(Data begins)

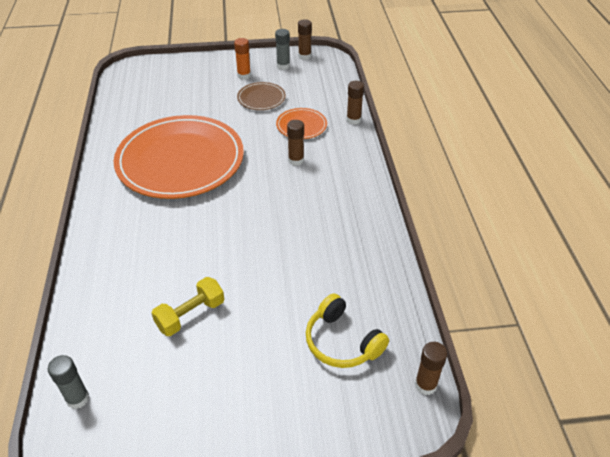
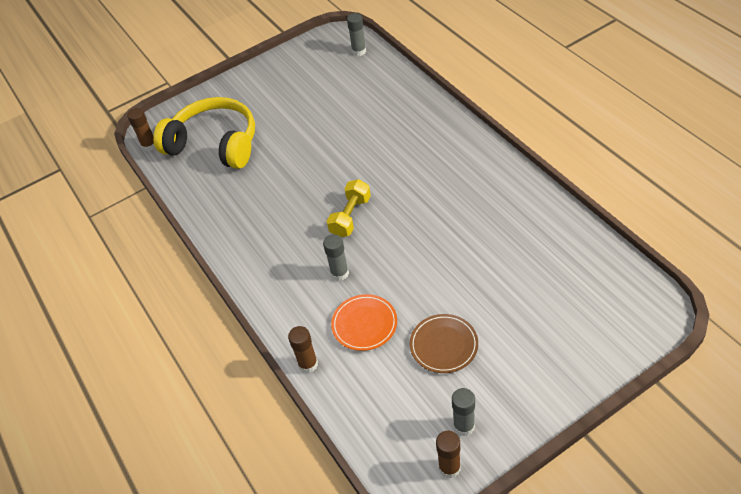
camera: 160 degrees right, 5 degrees up
(180, 161) = (454, 218): orange plate -> none
(190, 315) = (330, 113): yellow dumbbell -> yellow dumbbell (350, 216)
(244, 75) = (500, 377): orange glue stick -> none
(296, 160) = (339, 273): brown glue stick -> grey glue stick
(342, 342) = (214, 144): yellow headphones -> yellow headphones, size x1.62

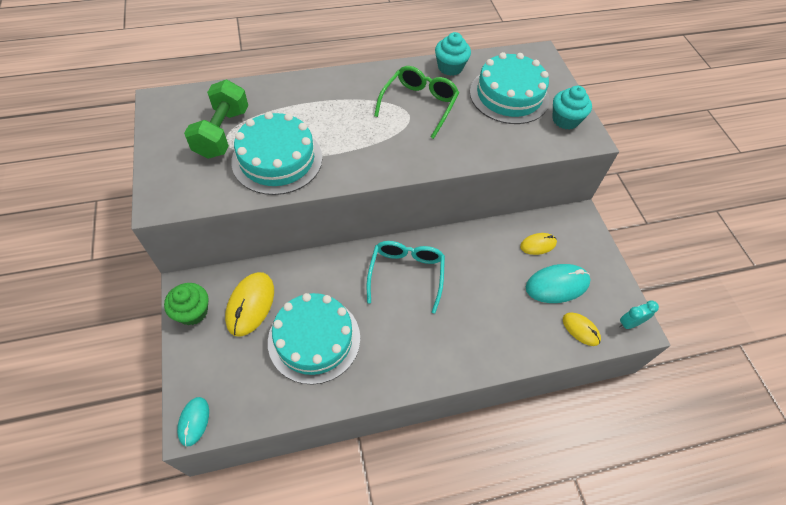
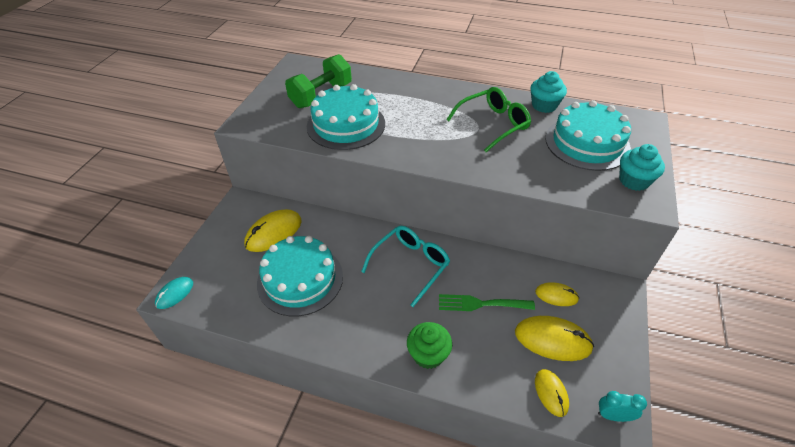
camera: 35 degrees right, 10 degrees down
(193, 312) = (232, 219): green cupcake -> green cupcake (428, 354)
(486, 281) = (481, 304): none -> green fork
(557, 285) = (552, 340): turquoise mouse -> yellow mouse

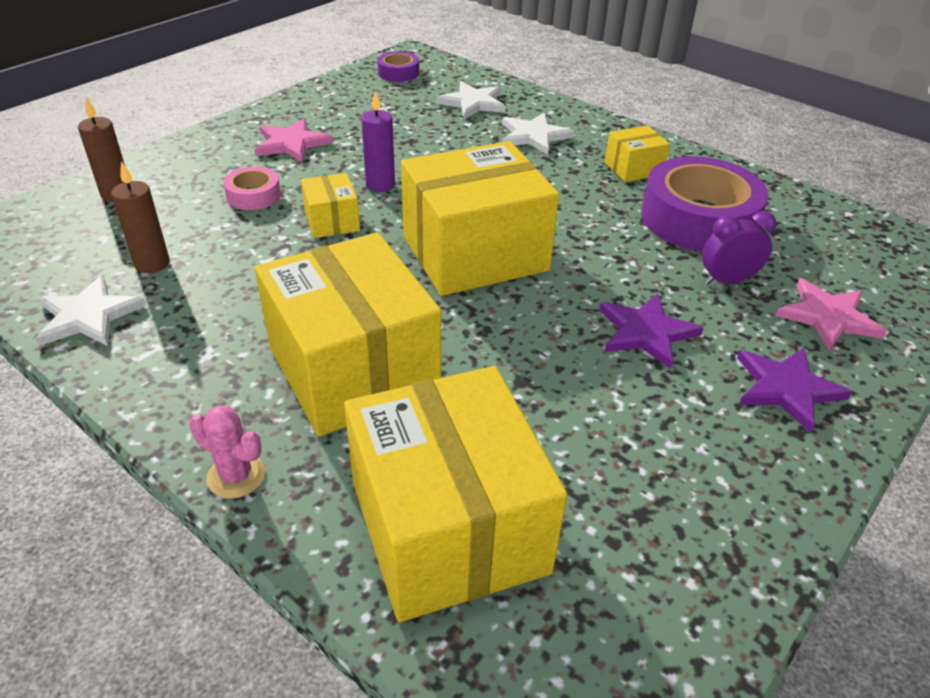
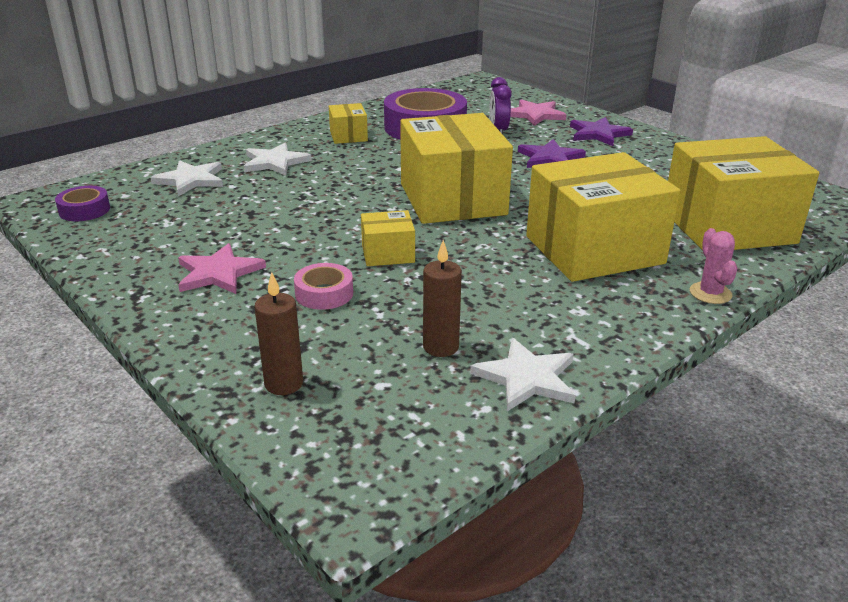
camera: 80 degrees left, 10 degrees down
(236, 476) = (710, 293): pink cactus -> pink cactus turned 45 degrees counterclockwise
(380, 185) = (331, 230): purple candle -> none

(Data ends)

Whenever the word "none" shows up in a line of the entries, copy that line.

Result of the exercise
(180, 161) = (454, 218): orange plate -> none
(244, 75) = (500, 377): orange glue stick -> none
(486, 281) = (481, 304): none -> green fork
(380, 185) = (331, 230): purple candle -> none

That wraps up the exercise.